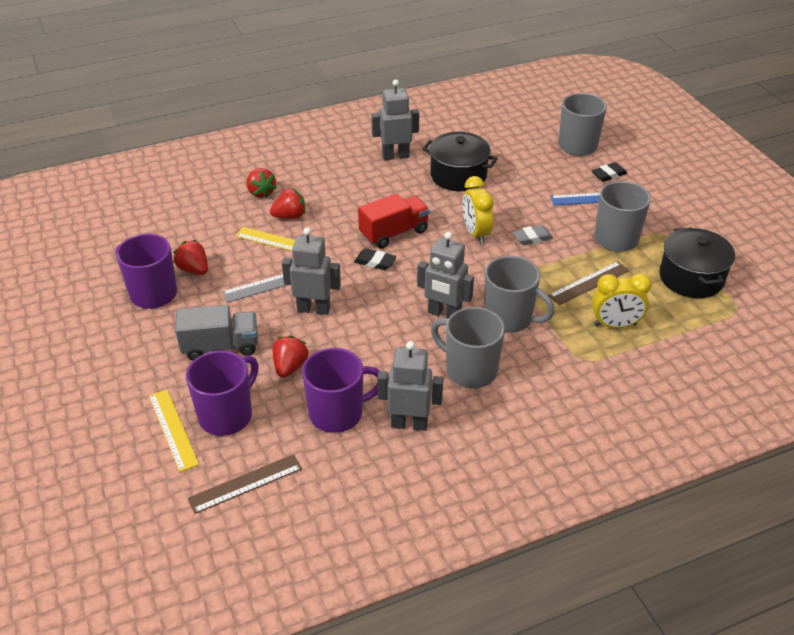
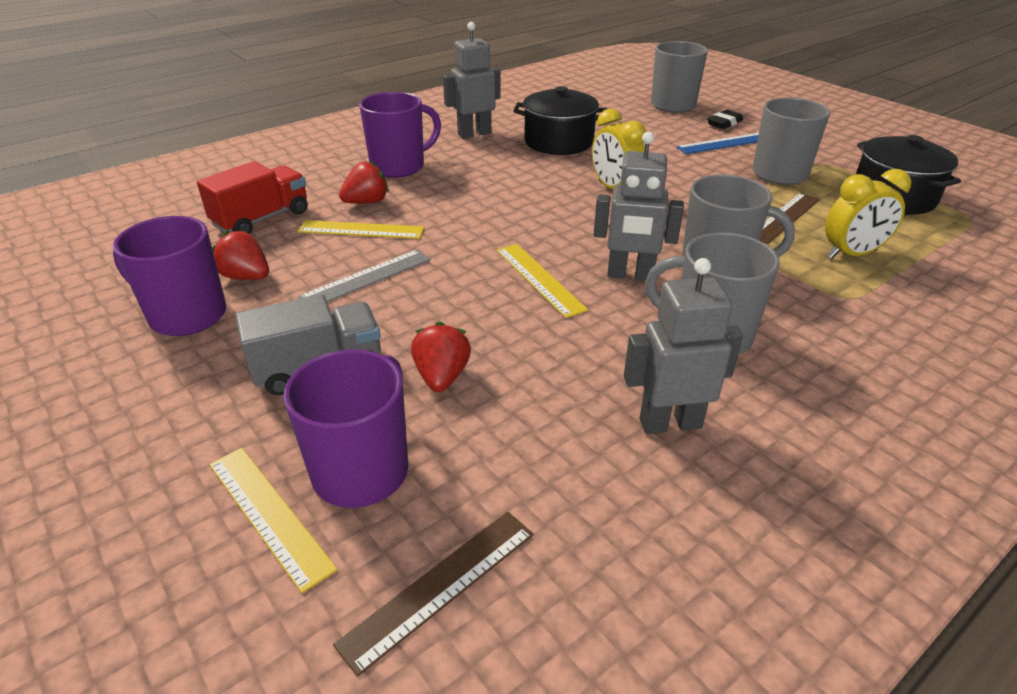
camera: 15 degrees left, 5 degrees down
(261, 192) = (318, 184): red strawberry -> none
(313, 309) = (445, 297): grey robot -> none
(338, 413) = (550, 430): purple mug -> purple mug (399, 166)
(375, 262) = (504, 233): black eraser -> none
(381, 306) = (539, 279): none -> yellow ruler
(394, 233) = (512, 201): red truck -> red truck (262, 219)
(532, 238) = (684, 185): grey eraser -> none

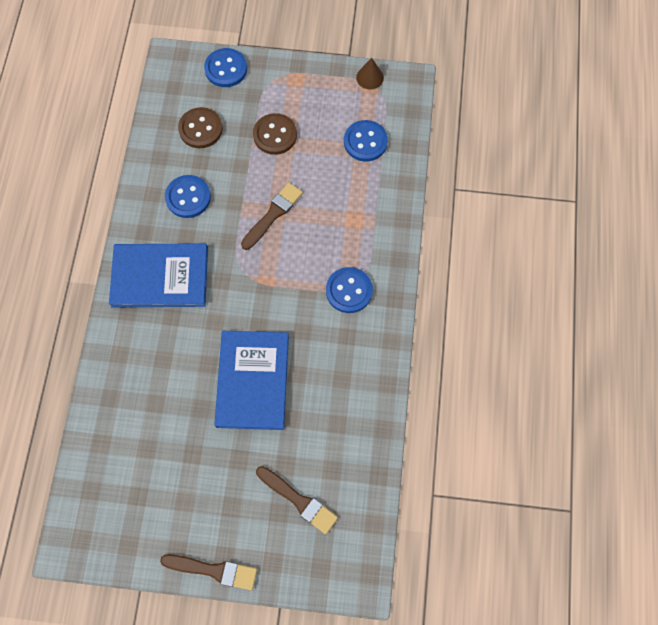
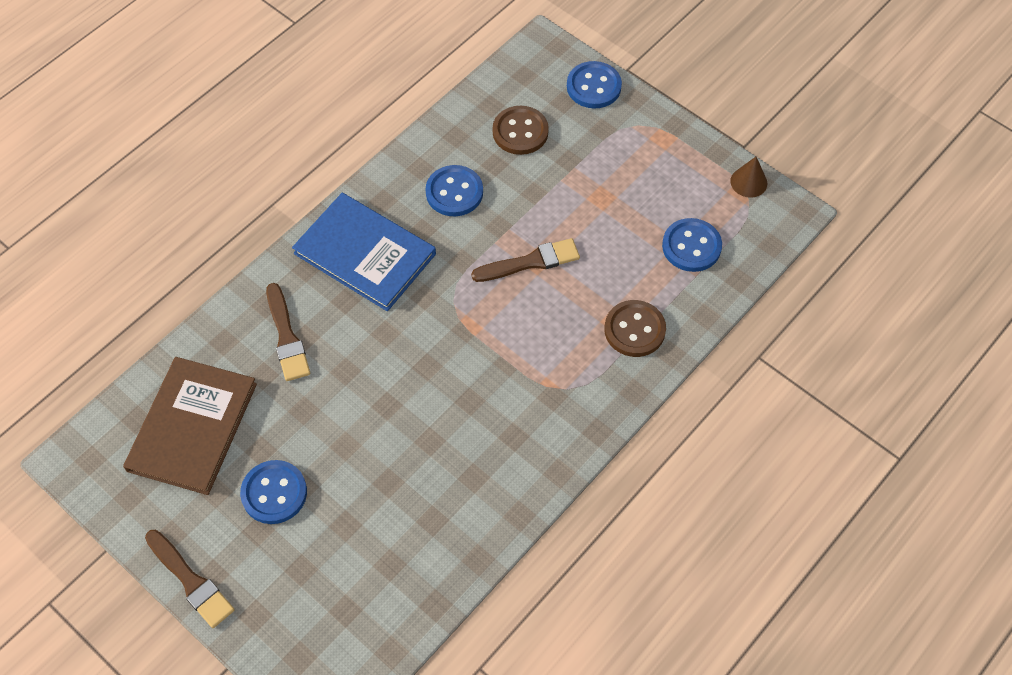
camera: 35 degrees right, 10 degrees down
(134, 469) = (192, 427): none -> brown book
(253, 380) = (378, 417): blue book -> none
(275, 135) = (595, 182): brown button -> brown button (634, 330)
(299, 500) = (331, 572): brown brush -> brown brush (286, 337)
(349, 291) = (552, 390): blue button -> blue button (274, 493)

◆ ◆ ◆ ◆ ◆

» EXERCISE DESCRIPTION: The task calls for all records to be set down precisely, excluding any images.

» OUTPUT OF THE TASK:
camera: 15 degrees left, 5 degrees down
(261, 192) = (318, 184): red strawberry -> none
(313, 309) = (445, 297): grey robot -> none
(338, 413) = (550, 430): purple mug -> purple mug (399, 166)
(375, 262) = (504, 233): black eraser -> none
(381, 306) = (539, 279): none -> yellow ruler
(394, 233) = (512, 201): red truck -> red truck (262, 219)
(532, 238) = (684, 185): grey eraser -> none

camera: 35 degrees right, 10 degrees down
(134, 469) = (192, 427): none -> brown book
(253, 380) = (378, 417): blue book -> none
(275, 135) = (595, 182): brown button -> brown button (634, 330)
(299, 500) = (331, 572): brown brush -> brown brush (286, 337)
(349, 291) = (552, 390): blue button -> blue button (274, 493)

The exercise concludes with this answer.